[[ Data open ]]
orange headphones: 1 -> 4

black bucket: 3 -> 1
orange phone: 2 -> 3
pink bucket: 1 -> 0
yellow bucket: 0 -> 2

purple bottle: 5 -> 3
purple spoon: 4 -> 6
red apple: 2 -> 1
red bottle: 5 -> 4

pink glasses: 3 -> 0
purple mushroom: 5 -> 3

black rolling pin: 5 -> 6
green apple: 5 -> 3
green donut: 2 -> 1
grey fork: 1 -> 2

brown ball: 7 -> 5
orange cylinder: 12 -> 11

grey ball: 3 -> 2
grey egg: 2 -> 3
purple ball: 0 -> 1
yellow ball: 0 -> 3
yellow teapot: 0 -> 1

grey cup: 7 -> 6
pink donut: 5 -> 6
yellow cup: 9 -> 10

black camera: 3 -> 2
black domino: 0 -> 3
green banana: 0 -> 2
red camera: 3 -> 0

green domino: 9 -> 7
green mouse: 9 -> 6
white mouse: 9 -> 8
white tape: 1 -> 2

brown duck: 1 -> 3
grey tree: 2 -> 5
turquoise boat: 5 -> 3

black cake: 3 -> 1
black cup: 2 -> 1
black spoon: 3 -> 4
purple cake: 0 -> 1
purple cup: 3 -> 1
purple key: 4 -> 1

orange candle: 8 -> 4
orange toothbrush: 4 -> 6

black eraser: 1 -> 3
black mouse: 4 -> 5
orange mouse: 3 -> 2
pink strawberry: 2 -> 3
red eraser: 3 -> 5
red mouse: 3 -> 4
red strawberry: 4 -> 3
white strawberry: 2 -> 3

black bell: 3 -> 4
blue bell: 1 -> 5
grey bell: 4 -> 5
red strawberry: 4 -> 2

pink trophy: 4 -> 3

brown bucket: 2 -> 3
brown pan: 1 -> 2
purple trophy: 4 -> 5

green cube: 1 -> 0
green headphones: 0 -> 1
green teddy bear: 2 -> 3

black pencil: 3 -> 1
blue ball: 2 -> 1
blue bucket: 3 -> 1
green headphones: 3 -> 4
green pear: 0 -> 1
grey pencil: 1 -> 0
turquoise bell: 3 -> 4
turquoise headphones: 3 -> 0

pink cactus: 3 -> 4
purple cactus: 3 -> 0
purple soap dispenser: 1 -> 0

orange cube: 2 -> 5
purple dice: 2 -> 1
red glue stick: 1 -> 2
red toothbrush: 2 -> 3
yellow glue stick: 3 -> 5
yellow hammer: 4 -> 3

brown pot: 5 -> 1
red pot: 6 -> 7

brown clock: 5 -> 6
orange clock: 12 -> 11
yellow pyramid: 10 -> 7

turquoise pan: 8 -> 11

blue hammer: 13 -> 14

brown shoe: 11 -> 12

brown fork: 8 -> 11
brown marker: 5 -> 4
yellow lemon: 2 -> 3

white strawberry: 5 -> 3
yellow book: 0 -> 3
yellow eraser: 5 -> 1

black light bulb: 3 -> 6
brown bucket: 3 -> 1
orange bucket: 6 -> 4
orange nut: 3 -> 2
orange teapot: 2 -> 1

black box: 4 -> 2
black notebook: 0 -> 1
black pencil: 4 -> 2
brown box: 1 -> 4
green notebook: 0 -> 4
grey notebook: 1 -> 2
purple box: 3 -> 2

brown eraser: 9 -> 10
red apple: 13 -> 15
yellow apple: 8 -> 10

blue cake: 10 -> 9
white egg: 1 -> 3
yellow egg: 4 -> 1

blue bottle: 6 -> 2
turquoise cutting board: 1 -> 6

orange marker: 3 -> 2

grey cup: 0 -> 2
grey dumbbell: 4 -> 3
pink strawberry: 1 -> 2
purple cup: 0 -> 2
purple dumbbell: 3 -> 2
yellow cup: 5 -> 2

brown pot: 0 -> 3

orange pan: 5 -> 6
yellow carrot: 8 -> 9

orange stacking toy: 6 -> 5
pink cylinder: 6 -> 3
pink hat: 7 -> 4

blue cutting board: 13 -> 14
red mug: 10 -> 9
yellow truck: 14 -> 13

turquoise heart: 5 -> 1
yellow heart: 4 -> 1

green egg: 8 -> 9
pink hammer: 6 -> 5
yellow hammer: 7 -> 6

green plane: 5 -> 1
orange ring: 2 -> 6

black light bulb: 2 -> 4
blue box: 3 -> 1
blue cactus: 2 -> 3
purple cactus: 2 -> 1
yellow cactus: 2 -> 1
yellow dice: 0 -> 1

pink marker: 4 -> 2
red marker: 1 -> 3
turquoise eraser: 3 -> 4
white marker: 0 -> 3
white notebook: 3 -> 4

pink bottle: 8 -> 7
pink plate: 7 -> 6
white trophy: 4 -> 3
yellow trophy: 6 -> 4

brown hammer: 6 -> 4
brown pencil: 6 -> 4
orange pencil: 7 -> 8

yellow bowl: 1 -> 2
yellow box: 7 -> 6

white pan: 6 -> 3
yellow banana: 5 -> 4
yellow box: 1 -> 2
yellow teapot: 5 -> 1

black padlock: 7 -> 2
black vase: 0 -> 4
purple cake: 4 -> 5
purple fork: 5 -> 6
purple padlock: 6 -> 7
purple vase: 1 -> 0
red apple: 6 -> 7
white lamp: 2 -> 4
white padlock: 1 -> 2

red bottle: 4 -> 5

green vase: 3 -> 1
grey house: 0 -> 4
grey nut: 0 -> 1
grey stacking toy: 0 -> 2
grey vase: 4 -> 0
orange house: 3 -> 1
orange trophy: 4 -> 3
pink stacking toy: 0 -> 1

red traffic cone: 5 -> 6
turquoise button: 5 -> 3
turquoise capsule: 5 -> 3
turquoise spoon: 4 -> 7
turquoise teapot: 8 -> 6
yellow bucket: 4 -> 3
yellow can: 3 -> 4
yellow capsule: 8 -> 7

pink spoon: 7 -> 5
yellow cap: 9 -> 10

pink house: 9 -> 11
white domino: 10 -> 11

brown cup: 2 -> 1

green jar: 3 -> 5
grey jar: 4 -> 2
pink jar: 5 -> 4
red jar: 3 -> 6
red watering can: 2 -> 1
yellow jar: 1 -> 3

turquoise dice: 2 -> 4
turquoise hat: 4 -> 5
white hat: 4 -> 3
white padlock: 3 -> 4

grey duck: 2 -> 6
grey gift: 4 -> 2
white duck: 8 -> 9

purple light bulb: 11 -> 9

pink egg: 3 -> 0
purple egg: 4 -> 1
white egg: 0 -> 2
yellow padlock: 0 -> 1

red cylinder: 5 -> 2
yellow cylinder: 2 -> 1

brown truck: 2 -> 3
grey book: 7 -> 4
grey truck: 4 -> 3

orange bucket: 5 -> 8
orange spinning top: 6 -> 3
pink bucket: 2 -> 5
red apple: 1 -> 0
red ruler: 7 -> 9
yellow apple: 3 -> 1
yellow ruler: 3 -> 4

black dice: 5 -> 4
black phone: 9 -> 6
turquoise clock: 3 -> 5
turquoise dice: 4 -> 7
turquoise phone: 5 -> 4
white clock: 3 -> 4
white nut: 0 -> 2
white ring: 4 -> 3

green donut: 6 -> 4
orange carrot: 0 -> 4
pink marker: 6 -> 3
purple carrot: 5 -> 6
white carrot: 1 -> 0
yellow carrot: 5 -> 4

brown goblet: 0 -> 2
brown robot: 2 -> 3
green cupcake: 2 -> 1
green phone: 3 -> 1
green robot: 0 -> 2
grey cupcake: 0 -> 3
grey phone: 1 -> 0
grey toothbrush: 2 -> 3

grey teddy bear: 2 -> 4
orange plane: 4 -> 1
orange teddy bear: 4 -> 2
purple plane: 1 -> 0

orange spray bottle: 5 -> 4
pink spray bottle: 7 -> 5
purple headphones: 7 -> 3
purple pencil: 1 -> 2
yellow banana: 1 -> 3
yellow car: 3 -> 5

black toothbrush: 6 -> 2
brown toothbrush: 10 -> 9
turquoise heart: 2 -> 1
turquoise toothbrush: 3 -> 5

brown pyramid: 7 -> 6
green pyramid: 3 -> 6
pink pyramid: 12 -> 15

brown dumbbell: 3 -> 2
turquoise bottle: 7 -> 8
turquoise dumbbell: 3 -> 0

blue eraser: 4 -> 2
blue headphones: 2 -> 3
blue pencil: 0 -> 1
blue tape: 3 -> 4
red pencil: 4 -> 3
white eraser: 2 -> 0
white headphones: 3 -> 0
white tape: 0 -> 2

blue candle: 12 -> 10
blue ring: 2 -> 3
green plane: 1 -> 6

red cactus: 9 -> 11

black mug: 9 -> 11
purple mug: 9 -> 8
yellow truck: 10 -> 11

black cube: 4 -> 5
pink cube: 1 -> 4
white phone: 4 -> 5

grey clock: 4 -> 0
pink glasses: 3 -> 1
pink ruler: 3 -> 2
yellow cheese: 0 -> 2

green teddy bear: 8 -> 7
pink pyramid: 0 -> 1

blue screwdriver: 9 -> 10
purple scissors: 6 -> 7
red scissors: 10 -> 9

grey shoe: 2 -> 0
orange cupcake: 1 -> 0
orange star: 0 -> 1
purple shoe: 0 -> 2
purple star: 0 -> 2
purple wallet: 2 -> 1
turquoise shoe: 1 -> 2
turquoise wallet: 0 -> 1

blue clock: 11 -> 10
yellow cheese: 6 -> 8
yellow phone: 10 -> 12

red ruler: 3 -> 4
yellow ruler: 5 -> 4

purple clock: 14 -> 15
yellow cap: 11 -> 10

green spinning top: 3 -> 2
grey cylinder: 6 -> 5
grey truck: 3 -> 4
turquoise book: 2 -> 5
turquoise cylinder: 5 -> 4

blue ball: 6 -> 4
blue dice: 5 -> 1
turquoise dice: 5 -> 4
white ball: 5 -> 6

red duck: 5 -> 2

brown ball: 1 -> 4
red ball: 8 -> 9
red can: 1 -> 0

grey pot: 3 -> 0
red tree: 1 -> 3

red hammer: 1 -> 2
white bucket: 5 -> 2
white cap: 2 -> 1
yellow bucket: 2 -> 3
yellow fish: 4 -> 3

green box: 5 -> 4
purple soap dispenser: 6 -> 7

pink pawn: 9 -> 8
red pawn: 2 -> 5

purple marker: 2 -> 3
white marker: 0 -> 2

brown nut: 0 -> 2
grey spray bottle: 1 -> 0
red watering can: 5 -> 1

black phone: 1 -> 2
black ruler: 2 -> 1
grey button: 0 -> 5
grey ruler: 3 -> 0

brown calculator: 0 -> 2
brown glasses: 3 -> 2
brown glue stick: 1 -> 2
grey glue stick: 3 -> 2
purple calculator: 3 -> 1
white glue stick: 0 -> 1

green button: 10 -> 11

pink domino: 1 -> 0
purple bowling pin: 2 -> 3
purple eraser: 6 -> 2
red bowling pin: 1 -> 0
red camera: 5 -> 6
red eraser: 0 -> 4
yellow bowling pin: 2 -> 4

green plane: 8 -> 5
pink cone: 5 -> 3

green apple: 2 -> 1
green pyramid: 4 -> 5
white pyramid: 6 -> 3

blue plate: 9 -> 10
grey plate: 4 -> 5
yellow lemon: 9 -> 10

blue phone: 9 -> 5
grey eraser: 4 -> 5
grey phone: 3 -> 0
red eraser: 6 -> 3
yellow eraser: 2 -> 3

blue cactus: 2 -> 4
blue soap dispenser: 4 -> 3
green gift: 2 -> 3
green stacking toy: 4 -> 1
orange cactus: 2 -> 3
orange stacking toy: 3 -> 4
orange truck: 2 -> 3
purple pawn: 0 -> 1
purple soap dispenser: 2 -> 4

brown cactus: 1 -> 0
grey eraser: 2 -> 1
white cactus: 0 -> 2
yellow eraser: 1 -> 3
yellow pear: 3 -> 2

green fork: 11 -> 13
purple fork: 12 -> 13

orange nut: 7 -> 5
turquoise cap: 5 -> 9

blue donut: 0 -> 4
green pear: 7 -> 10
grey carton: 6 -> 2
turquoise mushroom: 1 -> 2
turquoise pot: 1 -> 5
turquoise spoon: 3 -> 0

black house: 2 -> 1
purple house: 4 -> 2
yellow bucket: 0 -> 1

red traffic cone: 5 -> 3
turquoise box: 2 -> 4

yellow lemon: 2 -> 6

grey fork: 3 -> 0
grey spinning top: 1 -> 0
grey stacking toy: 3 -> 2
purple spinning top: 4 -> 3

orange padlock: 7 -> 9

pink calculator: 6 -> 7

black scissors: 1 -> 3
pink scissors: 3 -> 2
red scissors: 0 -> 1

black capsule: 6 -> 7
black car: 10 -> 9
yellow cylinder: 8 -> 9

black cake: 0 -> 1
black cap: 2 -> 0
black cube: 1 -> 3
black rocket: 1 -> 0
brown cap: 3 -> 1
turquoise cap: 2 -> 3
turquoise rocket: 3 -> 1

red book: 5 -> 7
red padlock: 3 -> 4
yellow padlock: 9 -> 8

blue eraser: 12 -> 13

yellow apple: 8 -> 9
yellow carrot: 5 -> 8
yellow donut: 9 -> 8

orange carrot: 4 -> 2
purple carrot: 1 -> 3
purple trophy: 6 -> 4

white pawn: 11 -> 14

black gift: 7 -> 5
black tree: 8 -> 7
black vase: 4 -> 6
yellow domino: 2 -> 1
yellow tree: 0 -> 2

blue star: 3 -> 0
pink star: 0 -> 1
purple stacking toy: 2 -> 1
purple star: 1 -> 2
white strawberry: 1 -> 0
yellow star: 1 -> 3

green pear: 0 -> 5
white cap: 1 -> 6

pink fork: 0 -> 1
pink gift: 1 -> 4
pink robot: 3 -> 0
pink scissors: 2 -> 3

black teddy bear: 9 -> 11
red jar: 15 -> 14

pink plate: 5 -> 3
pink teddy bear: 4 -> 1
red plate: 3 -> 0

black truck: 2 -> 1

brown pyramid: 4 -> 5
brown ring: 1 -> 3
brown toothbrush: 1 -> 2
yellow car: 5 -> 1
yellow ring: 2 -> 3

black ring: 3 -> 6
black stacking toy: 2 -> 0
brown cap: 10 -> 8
[[ Data closed ]]
* Problem:
Return exactly the lines above from the line that has "orange cube: 2 -> 5" through the line that has "green egg: 8 -> 9", inclusive, and nothing else.

* Task response:
orange cube: 2 -> 5
purple dice: 2 -> 1
red glue stick: 1 -> 2
red toothbrush: 2 -> 3
yellow glue stick: 3 -> 5
yellow hammer: 4 -> 3

brown pot: 5 -> 1
red pot: 6 -> 7

brown clock: 5 -> 6
orange clock: 12 -> 11
yellow pyramid: 10 -> 7

turquoise pan: 8 -> 11

blue hammer: 13 -> 14

brown shoe: 11 -> 12

brown fork: 8 -> 11
brown marker: 5 -> 4
yellow lemon: 2 -> 3

white strawberry: 5 -> 3
yellow book: 0 -> 3
yellow eraser: 5 -> 1

black light bulb: 3 -> 6
brown bucket: 3 -> 1
orange bucket: 6 -> 4
orange nut: 3 -> 2
orange teapot: 2 -> 1

black box: 4 -> 2
black notebook: 0 -> 1
black pencil: 4 -> 2
brown box: 1 -> 4
green notebook: 0 -> 4
grey notebook: 1 -> 2
purple box: 3 -> 2

brown eraser: 9 -> 10
red apple: 13 -> 15
yellow apple: 8 -> 10

blue cake: 10 -> 9
white egg: 1 -> 3
yellow egg: 4 -> 1

blue bottle: 6 -> 2
turquoise cutting board: 1 -> 6

orange marker: 3 -> 2

grey cup: 0 -> 2
grey dumbbell: 4 -> 3
pink strawberry: 1 -> 2
purple cup: 0 -> 2
purple dumbbell: 3 -> 2
yellow cup: 5 -> 2

brown pot: 0 -> 3

orange pan: 5 -> 6
yellow carrot: 8 -> 9

orange stacking toy: 6 -> 5
pink cylinder: 6 -> 3
pink hat: 7 -> 4

blue cutting board: 13 -> 14
red mug: 10 -> 9
yellow truck: 14 -> 13

turquoise heart: 5 -> 1
yellow heart: 4 -> 1

green egg: 8 -> 9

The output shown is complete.